*** Begin section ***

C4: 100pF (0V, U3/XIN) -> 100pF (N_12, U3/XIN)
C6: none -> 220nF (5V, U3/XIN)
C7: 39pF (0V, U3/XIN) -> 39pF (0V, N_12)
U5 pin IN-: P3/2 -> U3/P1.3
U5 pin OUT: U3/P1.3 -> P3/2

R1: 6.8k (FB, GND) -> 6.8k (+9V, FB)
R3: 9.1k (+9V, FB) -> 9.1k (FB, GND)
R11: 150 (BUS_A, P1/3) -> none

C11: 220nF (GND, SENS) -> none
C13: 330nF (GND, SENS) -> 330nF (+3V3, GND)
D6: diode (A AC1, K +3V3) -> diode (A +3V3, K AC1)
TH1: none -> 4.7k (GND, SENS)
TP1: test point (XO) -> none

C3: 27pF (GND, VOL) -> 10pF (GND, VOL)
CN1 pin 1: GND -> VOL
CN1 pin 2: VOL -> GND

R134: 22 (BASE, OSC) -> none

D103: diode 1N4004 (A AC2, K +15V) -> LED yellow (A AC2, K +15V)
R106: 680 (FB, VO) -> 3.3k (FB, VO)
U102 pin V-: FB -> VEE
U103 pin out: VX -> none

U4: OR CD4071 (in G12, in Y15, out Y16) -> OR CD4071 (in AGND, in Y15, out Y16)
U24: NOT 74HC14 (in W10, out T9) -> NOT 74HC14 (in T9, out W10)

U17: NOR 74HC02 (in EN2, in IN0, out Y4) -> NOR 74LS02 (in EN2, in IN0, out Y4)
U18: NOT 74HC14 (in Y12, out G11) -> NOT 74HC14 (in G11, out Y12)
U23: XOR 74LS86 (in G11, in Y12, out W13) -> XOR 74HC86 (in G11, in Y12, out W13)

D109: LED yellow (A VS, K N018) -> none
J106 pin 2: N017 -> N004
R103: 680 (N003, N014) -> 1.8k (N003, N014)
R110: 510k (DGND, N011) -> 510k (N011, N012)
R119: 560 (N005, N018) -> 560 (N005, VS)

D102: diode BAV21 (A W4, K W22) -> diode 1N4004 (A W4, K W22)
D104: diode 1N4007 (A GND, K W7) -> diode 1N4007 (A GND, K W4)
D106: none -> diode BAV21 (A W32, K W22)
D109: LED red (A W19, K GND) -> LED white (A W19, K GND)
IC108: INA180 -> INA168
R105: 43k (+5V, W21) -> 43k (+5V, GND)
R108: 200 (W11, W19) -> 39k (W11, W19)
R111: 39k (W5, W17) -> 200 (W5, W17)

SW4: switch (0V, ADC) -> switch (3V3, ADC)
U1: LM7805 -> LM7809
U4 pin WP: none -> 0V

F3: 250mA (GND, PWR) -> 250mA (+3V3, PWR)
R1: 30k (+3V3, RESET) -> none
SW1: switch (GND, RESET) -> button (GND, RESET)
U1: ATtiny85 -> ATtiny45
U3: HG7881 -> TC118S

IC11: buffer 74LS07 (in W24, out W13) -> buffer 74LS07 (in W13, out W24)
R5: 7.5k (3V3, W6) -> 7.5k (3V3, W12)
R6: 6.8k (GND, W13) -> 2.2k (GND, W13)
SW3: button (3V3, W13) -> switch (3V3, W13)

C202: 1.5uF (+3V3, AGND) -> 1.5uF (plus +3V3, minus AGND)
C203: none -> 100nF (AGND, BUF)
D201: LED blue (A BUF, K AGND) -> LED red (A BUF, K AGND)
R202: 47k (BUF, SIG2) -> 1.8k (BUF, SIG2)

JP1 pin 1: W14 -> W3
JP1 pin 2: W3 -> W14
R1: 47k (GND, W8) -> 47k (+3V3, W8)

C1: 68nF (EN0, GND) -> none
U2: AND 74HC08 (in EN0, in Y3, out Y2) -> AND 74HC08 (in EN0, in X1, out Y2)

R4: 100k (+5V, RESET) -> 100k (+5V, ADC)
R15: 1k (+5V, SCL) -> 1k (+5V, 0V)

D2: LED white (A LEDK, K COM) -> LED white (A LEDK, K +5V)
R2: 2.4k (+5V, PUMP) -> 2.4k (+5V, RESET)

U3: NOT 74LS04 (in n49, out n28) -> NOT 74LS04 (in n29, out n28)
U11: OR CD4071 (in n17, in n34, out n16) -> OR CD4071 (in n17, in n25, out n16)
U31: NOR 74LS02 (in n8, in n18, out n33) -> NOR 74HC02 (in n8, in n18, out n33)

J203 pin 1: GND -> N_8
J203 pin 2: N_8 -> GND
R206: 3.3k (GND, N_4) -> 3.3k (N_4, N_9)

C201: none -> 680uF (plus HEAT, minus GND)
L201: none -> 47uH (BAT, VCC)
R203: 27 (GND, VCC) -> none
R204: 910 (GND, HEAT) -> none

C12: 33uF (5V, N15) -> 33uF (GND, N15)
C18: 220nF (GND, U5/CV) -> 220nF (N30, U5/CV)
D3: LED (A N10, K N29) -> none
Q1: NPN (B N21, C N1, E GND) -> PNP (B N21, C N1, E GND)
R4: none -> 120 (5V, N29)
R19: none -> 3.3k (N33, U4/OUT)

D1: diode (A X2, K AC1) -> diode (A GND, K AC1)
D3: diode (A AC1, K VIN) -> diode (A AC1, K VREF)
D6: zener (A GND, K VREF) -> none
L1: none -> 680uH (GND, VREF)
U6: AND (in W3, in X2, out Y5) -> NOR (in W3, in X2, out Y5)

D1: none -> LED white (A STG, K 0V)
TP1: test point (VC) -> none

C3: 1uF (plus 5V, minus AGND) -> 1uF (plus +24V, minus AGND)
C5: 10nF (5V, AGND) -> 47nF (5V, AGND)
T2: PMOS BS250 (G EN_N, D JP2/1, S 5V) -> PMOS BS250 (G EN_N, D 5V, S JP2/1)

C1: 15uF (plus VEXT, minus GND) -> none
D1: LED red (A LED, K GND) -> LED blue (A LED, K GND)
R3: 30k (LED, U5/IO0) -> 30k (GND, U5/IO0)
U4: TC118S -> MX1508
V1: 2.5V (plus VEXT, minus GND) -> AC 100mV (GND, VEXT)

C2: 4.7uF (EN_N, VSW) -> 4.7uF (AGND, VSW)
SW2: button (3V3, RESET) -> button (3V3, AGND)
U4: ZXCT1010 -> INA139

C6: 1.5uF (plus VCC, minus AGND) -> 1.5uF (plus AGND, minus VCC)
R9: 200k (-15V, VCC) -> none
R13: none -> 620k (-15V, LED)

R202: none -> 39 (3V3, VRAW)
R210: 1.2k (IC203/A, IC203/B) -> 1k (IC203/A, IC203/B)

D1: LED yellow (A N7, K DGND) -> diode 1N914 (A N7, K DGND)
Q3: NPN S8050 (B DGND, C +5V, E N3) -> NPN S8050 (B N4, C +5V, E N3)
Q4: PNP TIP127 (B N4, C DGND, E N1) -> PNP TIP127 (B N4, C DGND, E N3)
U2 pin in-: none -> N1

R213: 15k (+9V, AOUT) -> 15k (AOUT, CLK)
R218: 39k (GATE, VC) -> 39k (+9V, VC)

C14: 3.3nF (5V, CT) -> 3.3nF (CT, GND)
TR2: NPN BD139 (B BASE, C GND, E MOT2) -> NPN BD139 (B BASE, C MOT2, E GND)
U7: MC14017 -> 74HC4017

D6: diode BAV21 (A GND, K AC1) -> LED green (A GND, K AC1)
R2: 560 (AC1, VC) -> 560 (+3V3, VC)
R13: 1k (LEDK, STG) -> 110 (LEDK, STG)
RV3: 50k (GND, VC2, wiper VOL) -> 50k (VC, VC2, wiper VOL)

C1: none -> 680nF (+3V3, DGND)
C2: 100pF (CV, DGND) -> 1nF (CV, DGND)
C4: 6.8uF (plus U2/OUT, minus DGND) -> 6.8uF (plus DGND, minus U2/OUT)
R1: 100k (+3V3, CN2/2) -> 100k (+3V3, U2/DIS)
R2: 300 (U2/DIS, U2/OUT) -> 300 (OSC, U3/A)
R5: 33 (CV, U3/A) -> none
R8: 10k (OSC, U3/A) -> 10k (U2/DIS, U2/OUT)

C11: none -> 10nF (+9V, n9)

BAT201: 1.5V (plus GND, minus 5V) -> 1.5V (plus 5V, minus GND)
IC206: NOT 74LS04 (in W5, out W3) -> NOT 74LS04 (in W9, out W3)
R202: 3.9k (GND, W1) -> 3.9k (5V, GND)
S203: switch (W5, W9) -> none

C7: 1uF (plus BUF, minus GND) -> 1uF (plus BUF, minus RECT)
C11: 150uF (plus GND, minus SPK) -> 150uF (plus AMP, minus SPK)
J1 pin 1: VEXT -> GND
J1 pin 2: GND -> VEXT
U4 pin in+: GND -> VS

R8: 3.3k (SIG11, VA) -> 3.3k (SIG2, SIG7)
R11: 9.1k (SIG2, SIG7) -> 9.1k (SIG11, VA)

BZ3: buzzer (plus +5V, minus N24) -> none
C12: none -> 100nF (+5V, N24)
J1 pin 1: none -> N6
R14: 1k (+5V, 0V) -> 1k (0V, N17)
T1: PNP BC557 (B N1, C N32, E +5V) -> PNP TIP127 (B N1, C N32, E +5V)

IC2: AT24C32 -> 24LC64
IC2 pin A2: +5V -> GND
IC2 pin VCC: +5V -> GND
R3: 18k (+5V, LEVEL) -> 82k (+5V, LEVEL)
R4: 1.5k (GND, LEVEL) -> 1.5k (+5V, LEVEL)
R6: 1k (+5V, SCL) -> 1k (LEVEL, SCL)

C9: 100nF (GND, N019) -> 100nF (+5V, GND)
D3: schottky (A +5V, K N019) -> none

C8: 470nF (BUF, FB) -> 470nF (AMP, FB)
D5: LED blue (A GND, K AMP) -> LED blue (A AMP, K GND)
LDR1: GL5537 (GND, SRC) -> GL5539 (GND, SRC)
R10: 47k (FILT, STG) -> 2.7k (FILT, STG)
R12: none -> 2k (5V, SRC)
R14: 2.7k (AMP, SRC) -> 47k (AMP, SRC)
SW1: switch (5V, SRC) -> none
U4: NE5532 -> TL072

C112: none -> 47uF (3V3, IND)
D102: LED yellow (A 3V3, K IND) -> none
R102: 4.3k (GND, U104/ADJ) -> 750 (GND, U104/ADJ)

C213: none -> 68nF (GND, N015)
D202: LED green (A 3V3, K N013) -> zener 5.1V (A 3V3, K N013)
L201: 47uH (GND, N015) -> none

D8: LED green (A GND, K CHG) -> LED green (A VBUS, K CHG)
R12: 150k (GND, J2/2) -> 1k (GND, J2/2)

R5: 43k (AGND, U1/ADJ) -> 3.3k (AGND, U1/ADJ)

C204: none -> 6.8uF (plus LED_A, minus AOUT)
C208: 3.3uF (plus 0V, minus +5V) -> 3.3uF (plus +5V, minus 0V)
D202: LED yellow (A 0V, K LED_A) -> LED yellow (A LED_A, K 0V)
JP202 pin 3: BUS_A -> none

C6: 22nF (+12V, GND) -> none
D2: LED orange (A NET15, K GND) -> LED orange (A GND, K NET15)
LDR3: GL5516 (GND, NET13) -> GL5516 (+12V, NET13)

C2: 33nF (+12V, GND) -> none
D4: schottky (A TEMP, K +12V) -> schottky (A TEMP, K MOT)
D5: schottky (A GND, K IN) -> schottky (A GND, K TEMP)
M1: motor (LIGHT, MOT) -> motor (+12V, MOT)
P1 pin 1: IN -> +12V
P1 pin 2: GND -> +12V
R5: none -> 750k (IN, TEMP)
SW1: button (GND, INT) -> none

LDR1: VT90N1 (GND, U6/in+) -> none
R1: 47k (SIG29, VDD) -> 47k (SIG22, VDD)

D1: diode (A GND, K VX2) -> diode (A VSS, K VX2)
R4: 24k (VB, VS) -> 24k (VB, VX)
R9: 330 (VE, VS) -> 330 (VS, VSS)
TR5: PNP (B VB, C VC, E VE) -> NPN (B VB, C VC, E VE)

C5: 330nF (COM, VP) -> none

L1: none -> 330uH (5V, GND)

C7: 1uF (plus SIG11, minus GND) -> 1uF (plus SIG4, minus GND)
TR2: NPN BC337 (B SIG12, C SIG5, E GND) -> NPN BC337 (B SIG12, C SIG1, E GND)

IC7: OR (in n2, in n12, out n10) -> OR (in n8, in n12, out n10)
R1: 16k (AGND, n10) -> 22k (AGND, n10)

*** End section ***

## Problem
Scan the lines above for "C12: none -> 100nF (+5V, N24)" and for "C9: 100nF (GND, N019) -> 100nF (+5V, GND)". Repeat exactly the line holding each of them and every line in between.

## Solution for this exercise
C12: none -> 100nF (+5V, N24)
J1 pin 1: none -> N6
R14: 1k (+5V, 0V) -> 1k (0V, N17)
T1: PNP BC557 (B N1, C N32, E +5V) -> PNP TIP127 (B N1, C N32, E +5V)

IC2: AT24C32 -> 24LC64
IC2 pin A2: +5V -> GND
IC2 pin VCC: +5V -> GND
R3: 18k (+5V, LEVEL) -> 82k (+5V, LEVEL)
R4: 1.5k (GND, LEVEL) -> 1.5k (+5V, LEVEL)
R6: 1k (+5V, SCL) -> 1k (LEVEL, SCL)

C9: 100nF (GND, N019) -> 100nF (+5V, GND)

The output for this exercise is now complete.